__Instructions for the task__
In the records below, locate the line containing "black notebook: 2 -> 3"; output that line and every following line through the last, exactly.

• • • • •

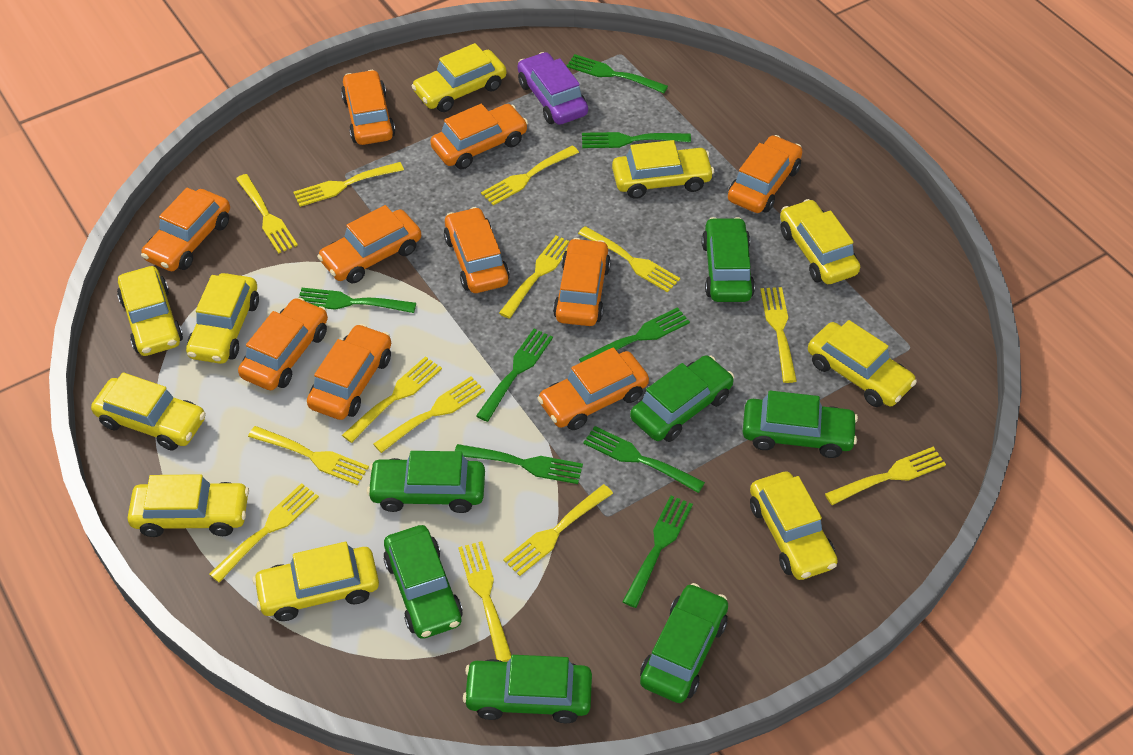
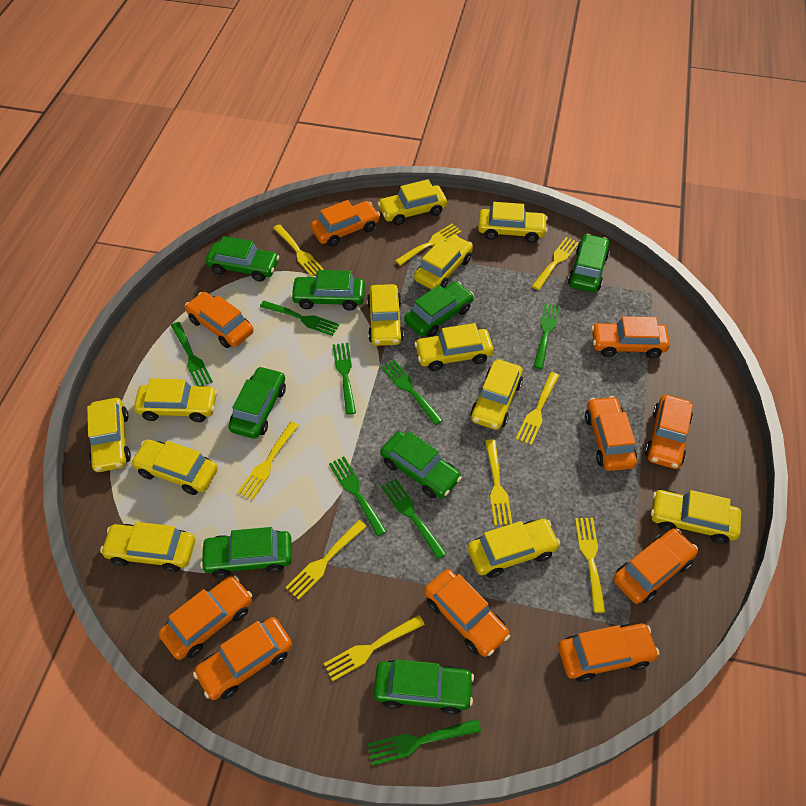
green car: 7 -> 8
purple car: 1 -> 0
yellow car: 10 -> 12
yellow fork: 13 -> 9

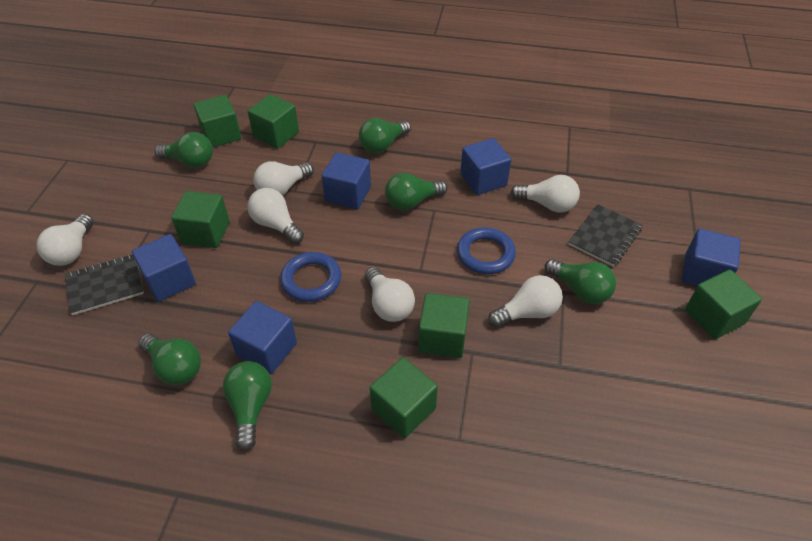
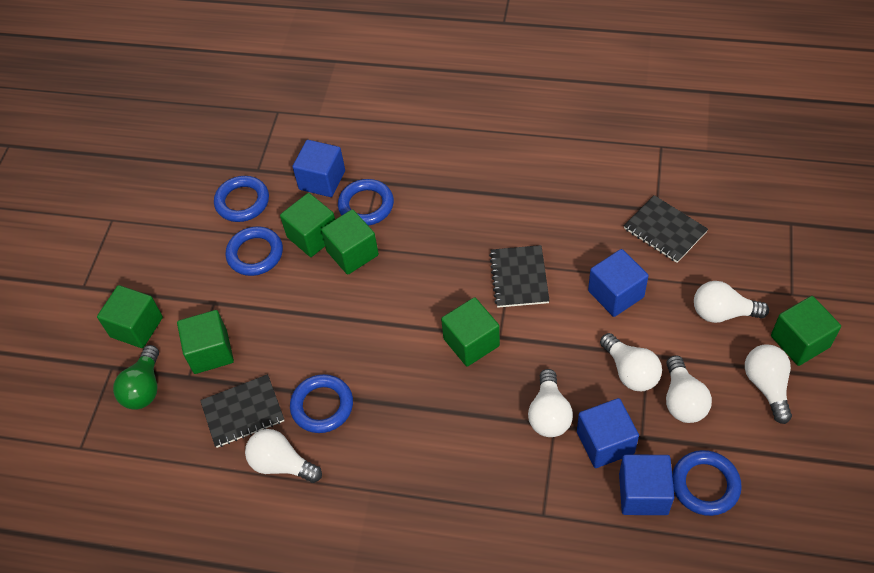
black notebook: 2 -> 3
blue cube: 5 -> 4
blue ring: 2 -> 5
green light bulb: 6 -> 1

• • • • •

__Solution to the exercise__
black notebook: 2 -> 3
blue cube: 5 -> 4
blue ring: 2 -> 5
green light bulb: 6 -> 1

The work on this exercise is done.